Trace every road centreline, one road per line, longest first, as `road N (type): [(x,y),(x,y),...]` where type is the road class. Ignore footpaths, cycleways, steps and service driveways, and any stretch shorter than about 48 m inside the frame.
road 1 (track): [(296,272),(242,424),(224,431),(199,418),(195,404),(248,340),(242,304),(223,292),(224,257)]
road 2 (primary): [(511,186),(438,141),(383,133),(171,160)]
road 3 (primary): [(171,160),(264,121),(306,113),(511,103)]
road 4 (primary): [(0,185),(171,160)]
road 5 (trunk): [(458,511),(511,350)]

#### Prompt:
Can you give all the entries above again, reproducing every line character for character?

#### Answer to this problem:
Trace every road centreline, one road per line, longest first, as `road N (type): [(x,y),(x,y),...]` where type is the road class. Ignore footpaths, cycleways, steps and service driveways, and any stretch shorter than about 48 m inside the frame.
road 1 (track): [(296,272),(242,424),(224,431),(199,418),(195,404),(248,340),(242,304),(223,292),(224,257)]
road 2 (primary): [(511,186),(438,141),(383,133),(171,160)]
road 3 (primary): [(171,160),(264,121),(306,113),(511,103)]
road 4 (primary): [(0,185),(171,160)]
road 5 (trunk): [(458,511),(511,350)]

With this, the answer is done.